TASK REQUIREMENTS: Copy the lines from the start of the records below through the line containing "[rosa] | <108", both included, and leave out the pictures.

[Scene comparison data]
......
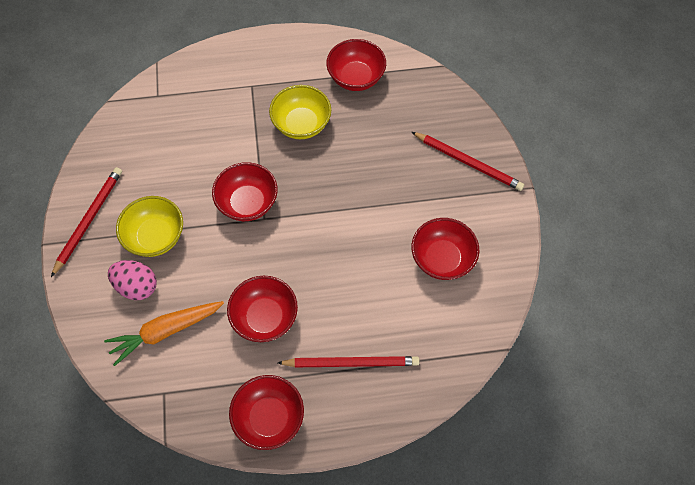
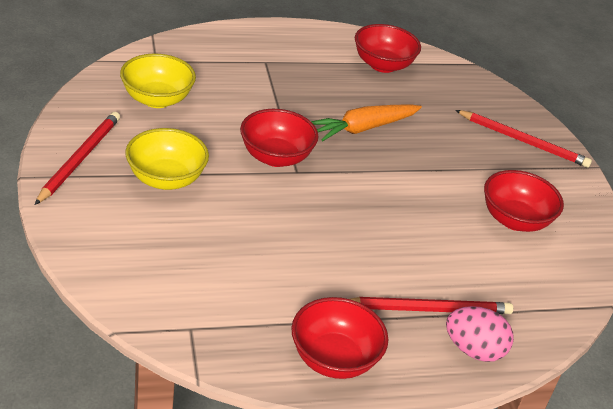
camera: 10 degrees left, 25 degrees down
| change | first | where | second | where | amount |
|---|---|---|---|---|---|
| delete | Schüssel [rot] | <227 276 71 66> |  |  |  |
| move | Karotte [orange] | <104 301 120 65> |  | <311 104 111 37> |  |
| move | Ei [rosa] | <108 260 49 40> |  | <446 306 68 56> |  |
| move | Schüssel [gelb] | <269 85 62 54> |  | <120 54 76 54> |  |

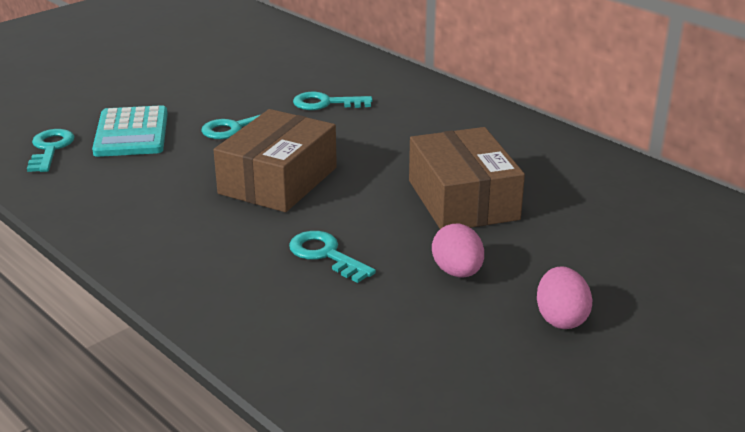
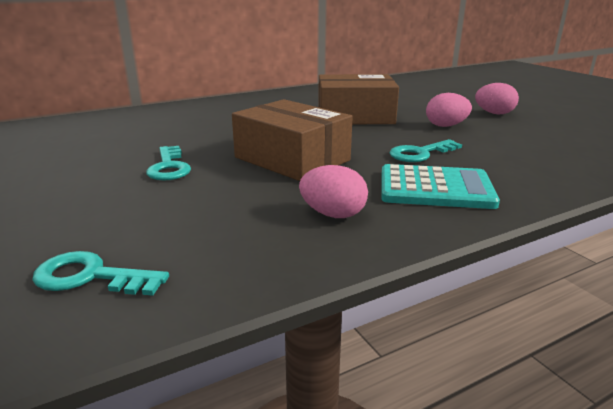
camera: 75 degrees left, 5 degrees down
| change | first | where | second | where | amount |
|---|---|---|---|---|---|
| delete | Schlüssel [türkis] | <293 92 80 18> |  |  |  |
| insert |  |  | Ei [rosa] | <299 165 69 53> |  |
| move | Taschenrechner [türkis] | <92 105 76 52> |  | <381 164 119 45> |  |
......
OUTPUT BELOW:
camera: 10 degrees left, 25 degrees down
| change | first | where | second | where | amount |
|---|---|---|---|---|---|
| delete | Schüssel [rot] | <227 276 71 66> |  |  |  |
| move | Karotte [orange] | <104 301 120 65> |  | <311 104 111 37> |  |
| move | Ei [rosa] | <108 260 49 40> |  | <446 306 68 56> |  |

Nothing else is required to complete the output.